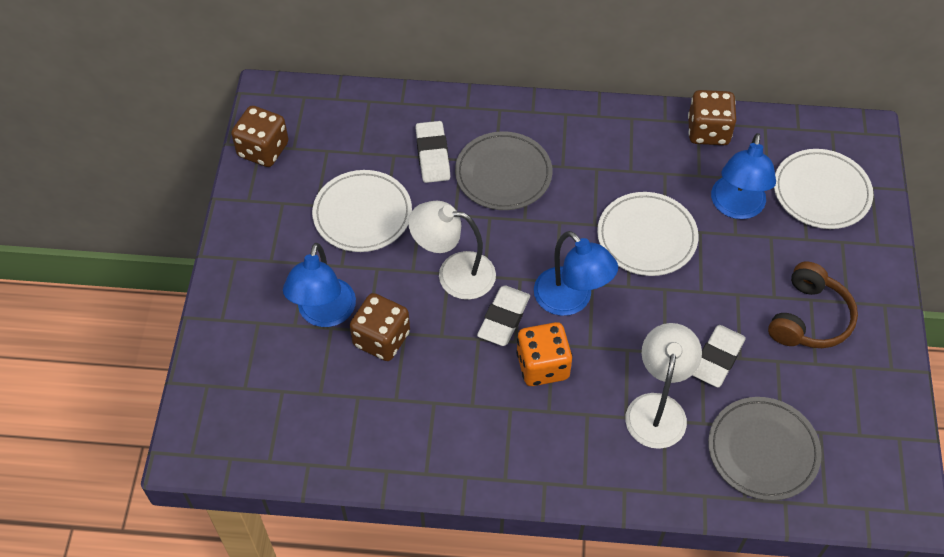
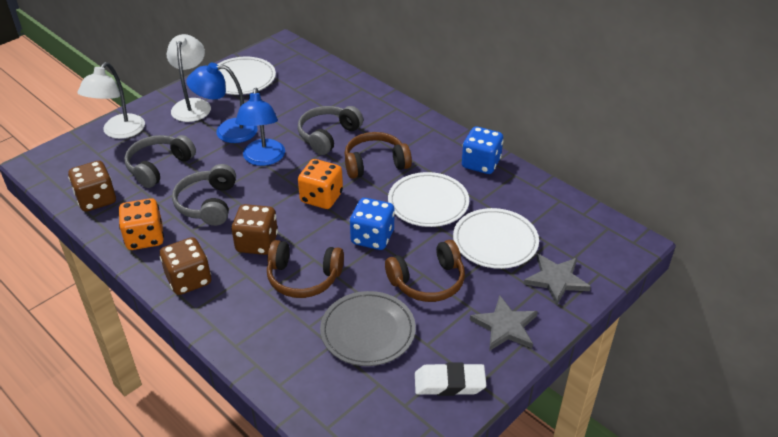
blue dice: 0 -> 2
blue lamp: 3 -> 2
brown headphones: 1 -> 3
grey headphones: 0 -> 3
grey plate: 2 -> 1
grey star: 0 -> 2
orange dice: 1 -> 2
white eraser: 3 -> 1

======

*WHAT IS EXPECTED*
Gather from the entries above all lines that include the string "headphones".

*EXERCISE RESPONSE*
brown headphones: 1 -> 3
grey headphones: 0 -> 3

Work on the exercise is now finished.